[Version difference data]
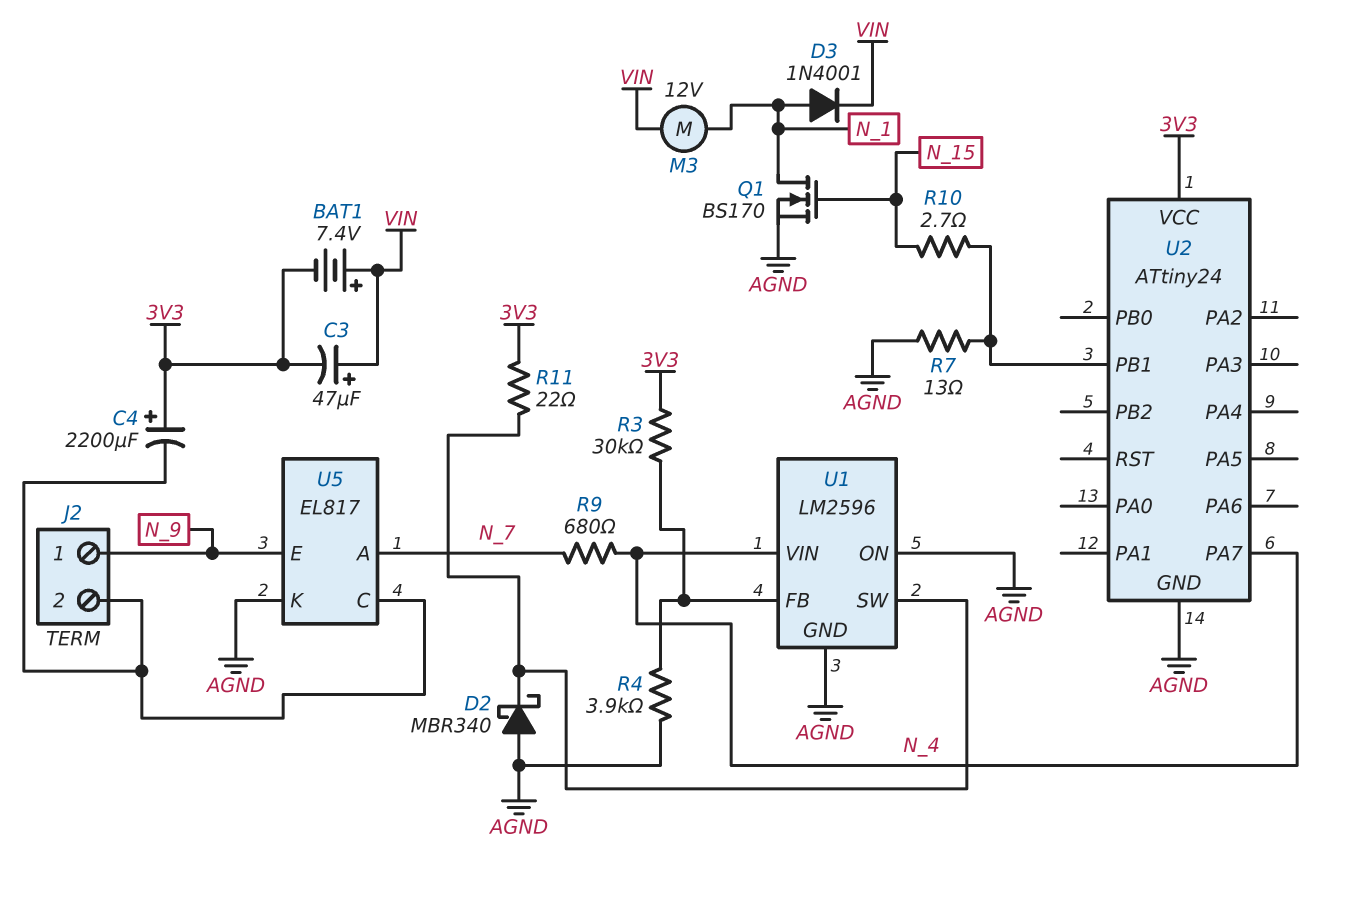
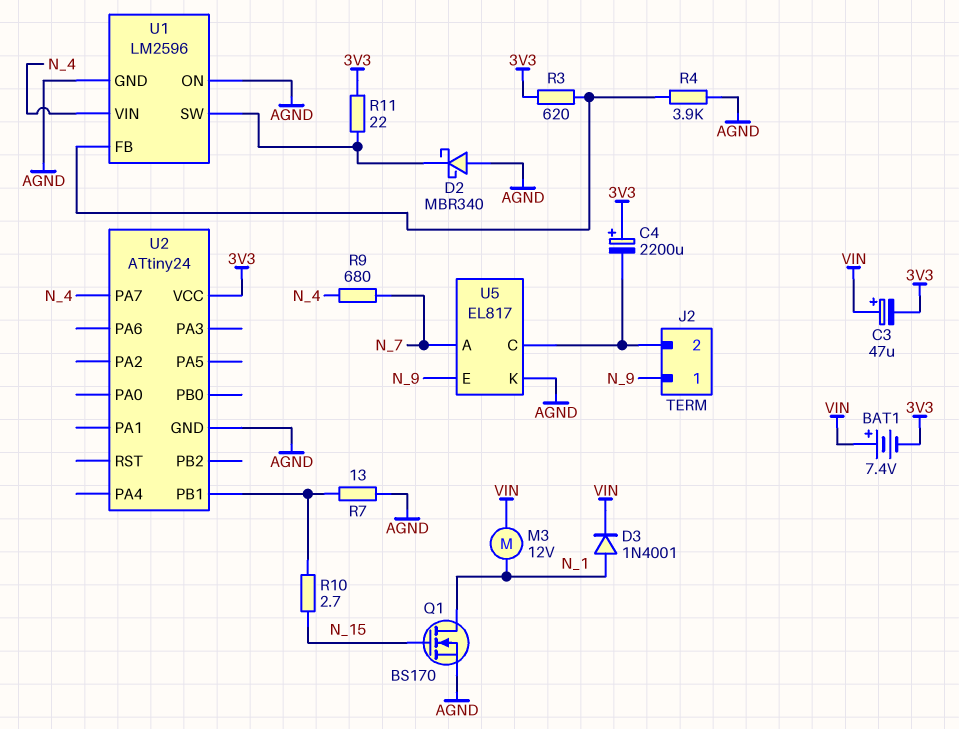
R3: 30k (3V3, U1/FB) -> 620 (3V3, U1/FB)

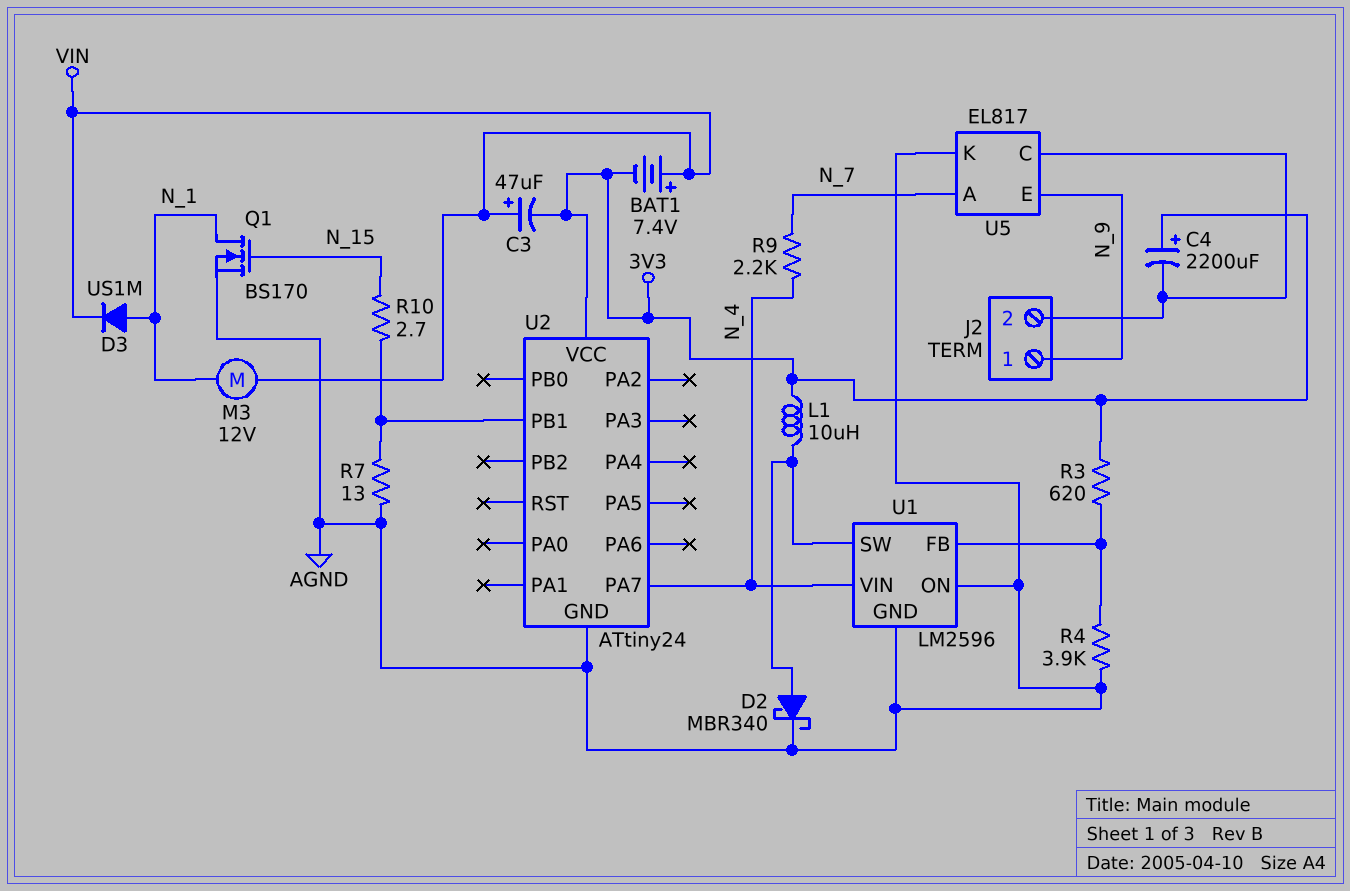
D2: schottky MBR340 (A AGND, K U1/SW) -> schottky MBR340 (A U1/SW, K AGND)
D3: diode 1N4001 (A N_1, K VIN) -> diode US1M (A N_1, K VIN)
L1: none -> 10uH (3V3, U1/SW)
R9: 680 (N_4, N_7) -> 2.2k (N_4, N_7)
R11: 22 (3V3, U1/SW) -> none

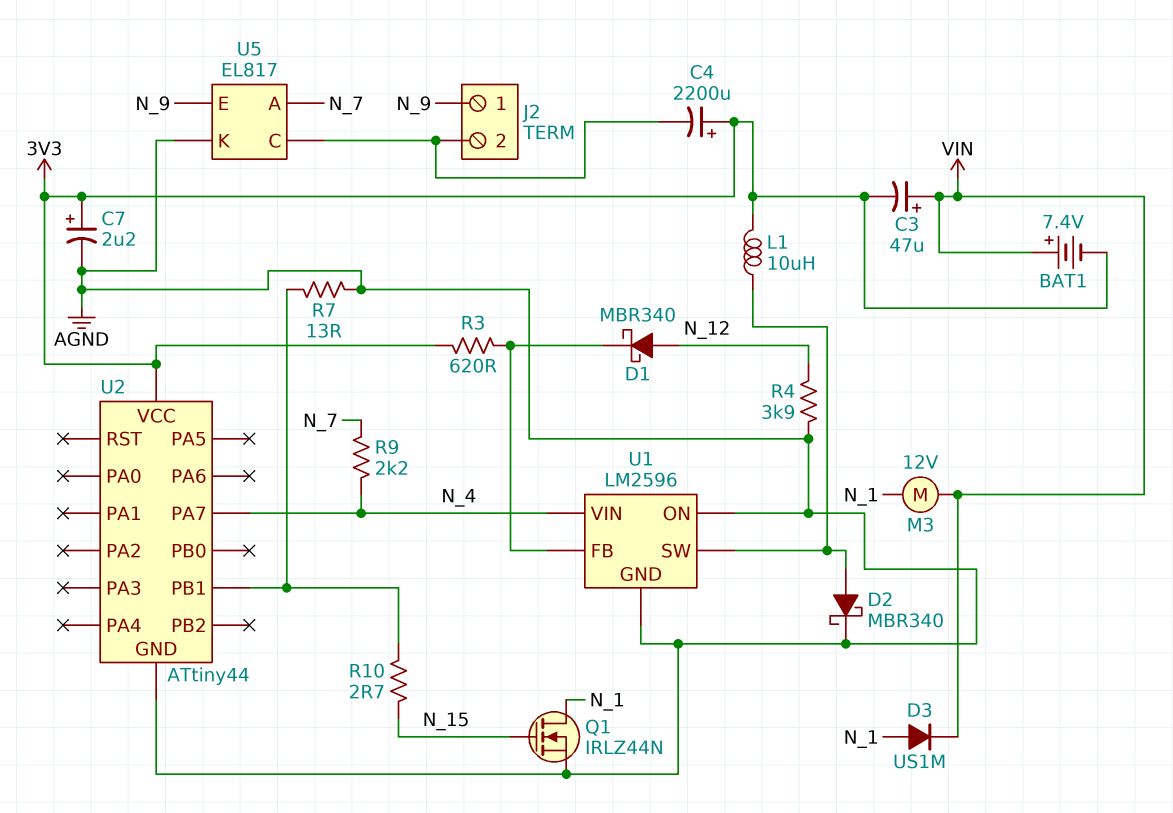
C7: none -> 2.2uF (plus 3V3, minus AGND)
D1: none -> schottky MBR340 (A N_12, K U1/FB)
Q1: NMOS BS170 (G N_15, D N_1, S AGND) -> NMOS IRLZ44N (G N_15, D N_1, S AGND)
R4: 3.9k (AGND, U1/FB) -> 3.9k (AGND, N_12)
U2: ATtiny24 -> ATtiny44

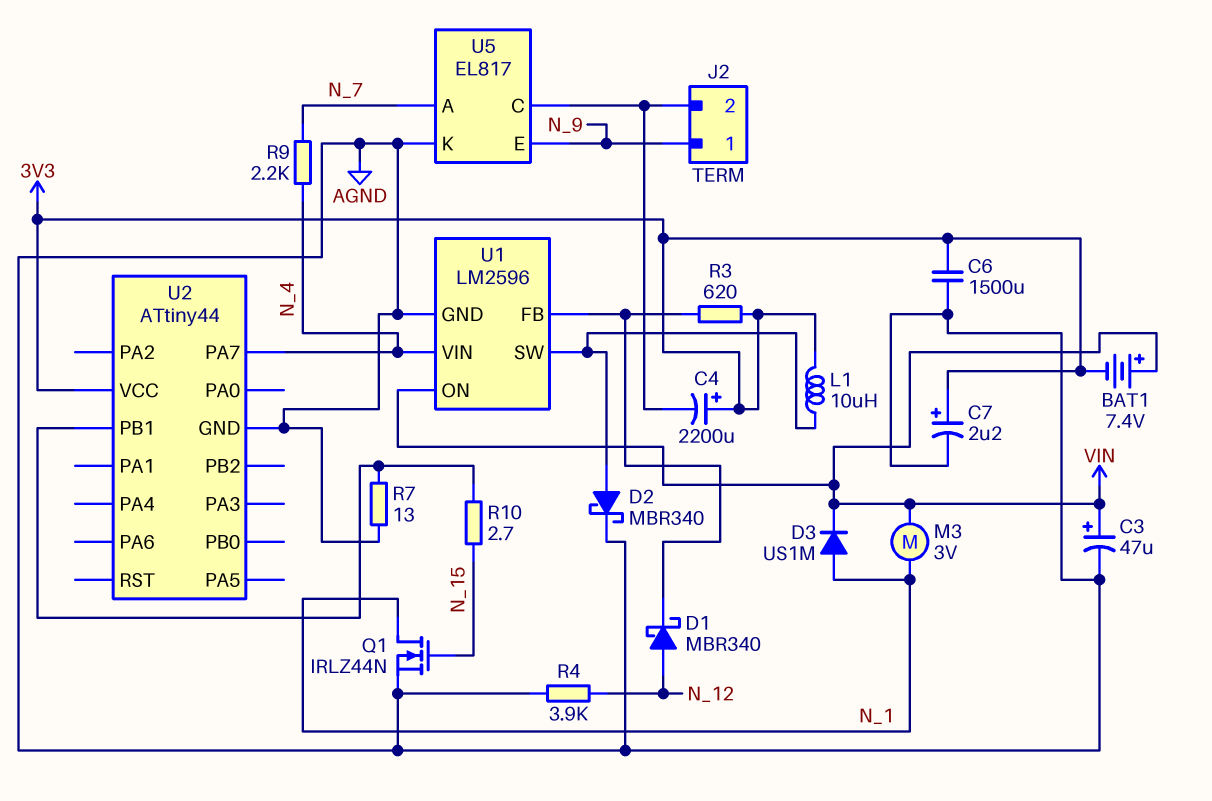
C3: 47uF (plus VIN, minus 3V3) -> 47uF (plus VIN, minus AGND)
C6: none -> 1500uF (3V3, AGND)
M3: motor 12V (N_1, VIN) -> motor 3V (N_1, VIN)
U1 pin ON: AGND -> VIN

Problem to solve:
Copy exactly the lines from the one containing "R4: 3.9k (AGND, U1/FB) -> 3.9k (AGND, N_12)" through the last line of the records above, including both, and omit every picture.

Response area:
R4: 3.9k (AGND, U1/FB) -> 3.9k (AGND, N_12)
U2: ATtiny24 -> ATtiny44

C3: 47uF (plus VIN, minus 3V3) -> 47uF (plus VIN, minus AGND)
C6: none -> 1500uF (3V3, AGND)
M3: motor 12V (N_1, VIN) -> motor 3V (N_1, VIN)
U1 pin ON: AGND -> VIN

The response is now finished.